SOURCE DATA>
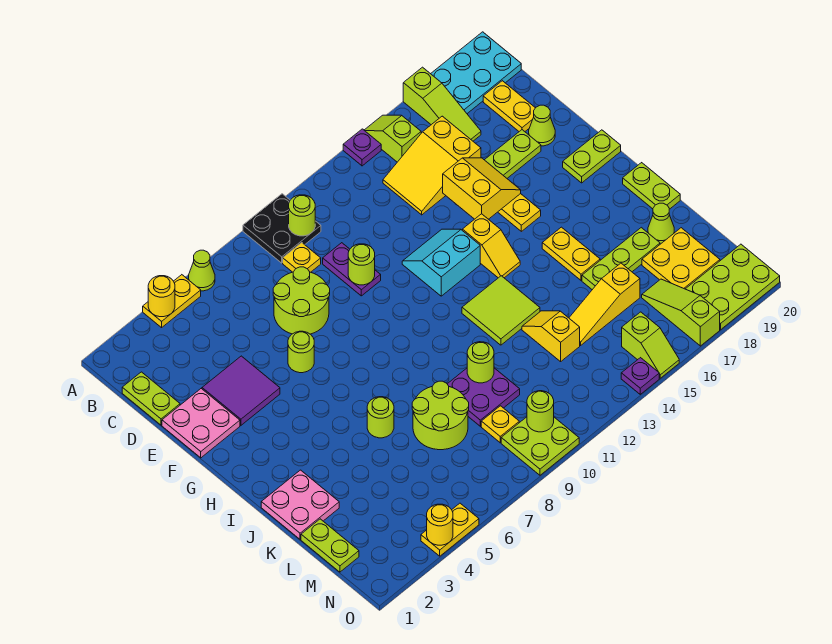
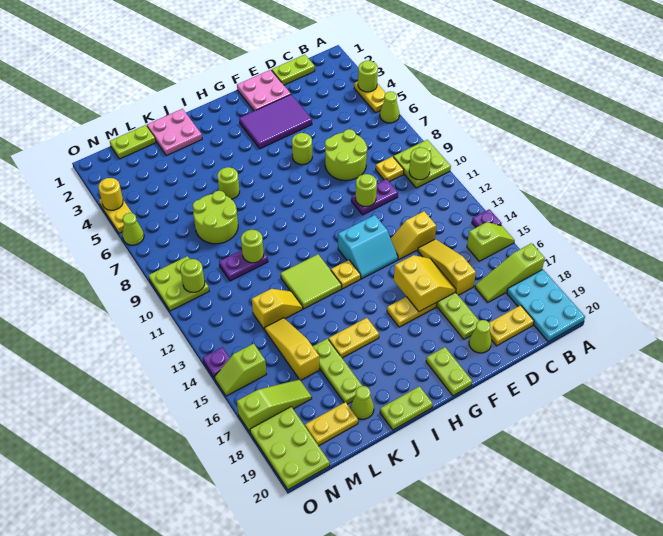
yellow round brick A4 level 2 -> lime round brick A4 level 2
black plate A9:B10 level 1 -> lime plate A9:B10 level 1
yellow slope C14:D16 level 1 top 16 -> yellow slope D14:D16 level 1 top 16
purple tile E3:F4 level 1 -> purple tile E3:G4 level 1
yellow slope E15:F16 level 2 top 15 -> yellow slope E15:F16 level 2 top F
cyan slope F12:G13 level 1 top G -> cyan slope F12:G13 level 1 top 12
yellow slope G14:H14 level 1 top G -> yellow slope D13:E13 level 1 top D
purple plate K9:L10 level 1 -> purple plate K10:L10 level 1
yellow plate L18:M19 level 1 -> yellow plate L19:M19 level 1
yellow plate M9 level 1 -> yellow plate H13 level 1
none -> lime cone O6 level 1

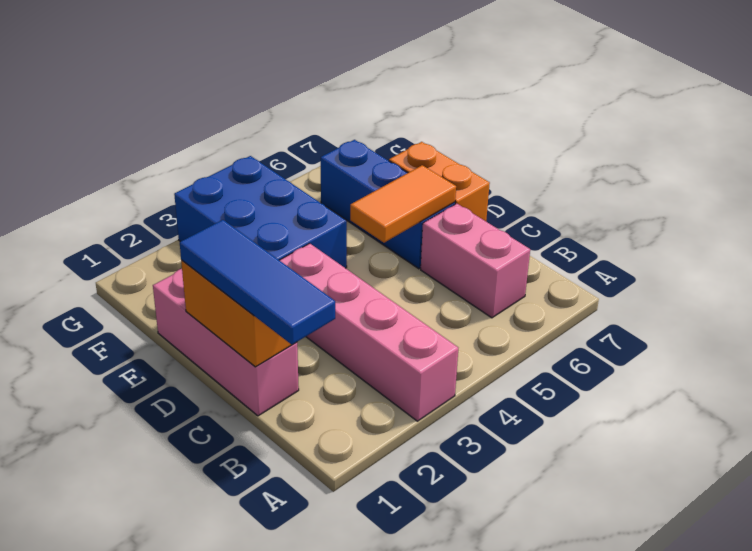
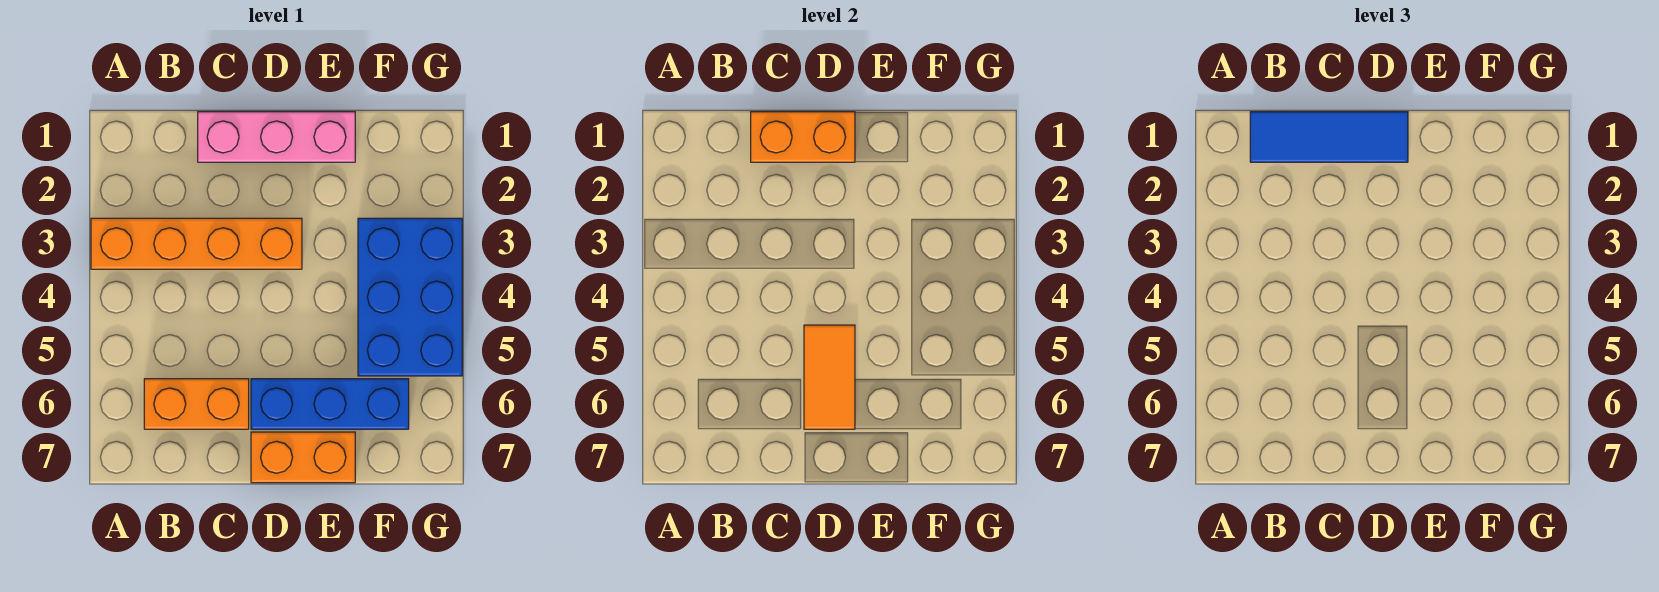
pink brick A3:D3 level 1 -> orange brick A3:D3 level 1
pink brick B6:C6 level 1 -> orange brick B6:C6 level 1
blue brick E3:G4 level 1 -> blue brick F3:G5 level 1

WHAT YOU SHOULD DO> Among the lines above, count those containing the word "brick" and write only the number.

SOLUTION TO THIS PROBLEM> 4